(WHAT THE EXERCISE ASKS):
Read through the data, and wherever a line holds the word "brown", write that line out.

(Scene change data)

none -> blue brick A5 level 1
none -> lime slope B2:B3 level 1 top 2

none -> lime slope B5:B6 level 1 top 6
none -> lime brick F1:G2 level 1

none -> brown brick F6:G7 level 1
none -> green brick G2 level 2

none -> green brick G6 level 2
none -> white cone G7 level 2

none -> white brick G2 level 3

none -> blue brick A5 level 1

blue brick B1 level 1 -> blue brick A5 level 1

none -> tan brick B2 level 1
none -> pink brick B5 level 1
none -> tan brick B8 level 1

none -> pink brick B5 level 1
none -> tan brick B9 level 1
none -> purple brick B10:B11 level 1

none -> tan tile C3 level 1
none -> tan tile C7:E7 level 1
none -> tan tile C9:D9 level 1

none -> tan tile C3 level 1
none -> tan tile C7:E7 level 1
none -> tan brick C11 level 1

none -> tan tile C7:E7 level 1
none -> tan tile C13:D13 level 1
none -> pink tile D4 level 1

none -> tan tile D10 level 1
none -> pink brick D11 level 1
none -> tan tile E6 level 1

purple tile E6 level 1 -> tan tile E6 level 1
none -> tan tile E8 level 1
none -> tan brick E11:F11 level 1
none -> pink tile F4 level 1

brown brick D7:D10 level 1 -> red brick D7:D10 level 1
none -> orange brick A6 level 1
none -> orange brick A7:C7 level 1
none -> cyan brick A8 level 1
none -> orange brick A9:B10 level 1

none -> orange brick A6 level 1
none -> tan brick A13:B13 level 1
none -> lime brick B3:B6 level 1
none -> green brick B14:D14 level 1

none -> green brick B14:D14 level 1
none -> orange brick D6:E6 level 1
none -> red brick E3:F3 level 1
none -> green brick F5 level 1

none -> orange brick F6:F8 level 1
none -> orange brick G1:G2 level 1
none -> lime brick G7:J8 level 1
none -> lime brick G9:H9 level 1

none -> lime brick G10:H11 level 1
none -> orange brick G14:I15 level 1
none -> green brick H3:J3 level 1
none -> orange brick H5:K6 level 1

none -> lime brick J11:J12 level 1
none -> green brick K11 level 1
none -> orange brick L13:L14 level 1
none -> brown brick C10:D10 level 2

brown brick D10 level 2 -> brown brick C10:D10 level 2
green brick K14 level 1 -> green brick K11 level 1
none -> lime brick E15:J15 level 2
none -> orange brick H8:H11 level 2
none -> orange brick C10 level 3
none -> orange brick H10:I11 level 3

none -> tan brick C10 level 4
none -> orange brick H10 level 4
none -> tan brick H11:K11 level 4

(YOUR SOLUTION):
none -> brown brick F6:G7 level 1
brown brick D7:D10 level 1 -> red brick D7:D10 level 1
none -> brown brick C10:D10 level 2
brown brick D10 level 2 -> brown brick C10:D10 level 2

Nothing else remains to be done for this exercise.